— start DATA FOR THIS EXERCISE —

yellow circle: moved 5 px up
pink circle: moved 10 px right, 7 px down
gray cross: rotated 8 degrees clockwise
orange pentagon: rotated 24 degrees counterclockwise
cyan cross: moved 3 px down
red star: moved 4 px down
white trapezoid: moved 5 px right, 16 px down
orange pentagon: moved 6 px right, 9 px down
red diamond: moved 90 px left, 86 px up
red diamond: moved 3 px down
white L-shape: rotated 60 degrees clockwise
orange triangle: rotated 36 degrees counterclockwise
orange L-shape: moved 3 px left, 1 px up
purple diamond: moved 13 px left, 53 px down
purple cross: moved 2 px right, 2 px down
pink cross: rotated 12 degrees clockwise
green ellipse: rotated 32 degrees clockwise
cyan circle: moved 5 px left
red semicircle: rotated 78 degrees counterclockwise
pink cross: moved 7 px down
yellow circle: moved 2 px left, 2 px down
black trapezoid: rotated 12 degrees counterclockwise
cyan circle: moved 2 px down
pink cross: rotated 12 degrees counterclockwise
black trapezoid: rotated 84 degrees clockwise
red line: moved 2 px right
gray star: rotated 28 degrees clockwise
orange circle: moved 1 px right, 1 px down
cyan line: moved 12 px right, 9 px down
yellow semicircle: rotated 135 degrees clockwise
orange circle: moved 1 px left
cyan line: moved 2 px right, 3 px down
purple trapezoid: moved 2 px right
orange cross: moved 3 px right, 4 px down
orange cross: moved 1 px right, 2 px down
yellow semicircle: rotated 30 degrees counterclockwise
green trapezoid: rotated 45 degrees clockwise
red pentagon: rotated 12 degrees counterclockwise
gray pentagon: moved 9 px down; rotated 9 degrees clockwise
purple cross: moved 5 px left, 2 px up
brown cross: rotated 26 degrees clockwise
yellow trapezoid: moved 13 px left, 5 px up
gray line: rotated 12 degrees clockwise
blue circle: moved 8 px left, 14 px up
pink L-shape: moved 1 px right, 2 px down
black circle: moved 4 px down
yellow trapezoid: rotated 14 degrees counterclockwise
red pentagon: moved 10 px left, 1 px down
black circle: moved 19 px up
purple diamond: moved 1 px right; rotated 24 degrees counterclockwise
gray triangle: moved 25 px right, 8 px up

— end DATA FOR THIS EXERCISE —

SHORT TASK: Copy the lines of the listing above word for word, from its first line through the line containing "orange L-shape: moved 3 px left, 1 px up".

COMPLETE ANSWER:
yellow circle: moved 5 px up
pink circle: moved 10 px right, 7 px down
gray cross: rotated 8 degrees clockwise
orange pentagon: rotated 24 degrees counterclockwise
cyan cross: moved 3 px down
red star: moved 4 px down
white trapezoid: moved 5 px right, 16 px down
orange pentagon: moved 6 px right, 9 px down
red diamond: moved 90 px left, 86 px up
red diamond: moved 3 px down
white L-shape: rotated 60 degrees clockwise
orange triangle: rotated 36 degrees counterclockwise
orange L-shape: moved 3 px left, 1 px up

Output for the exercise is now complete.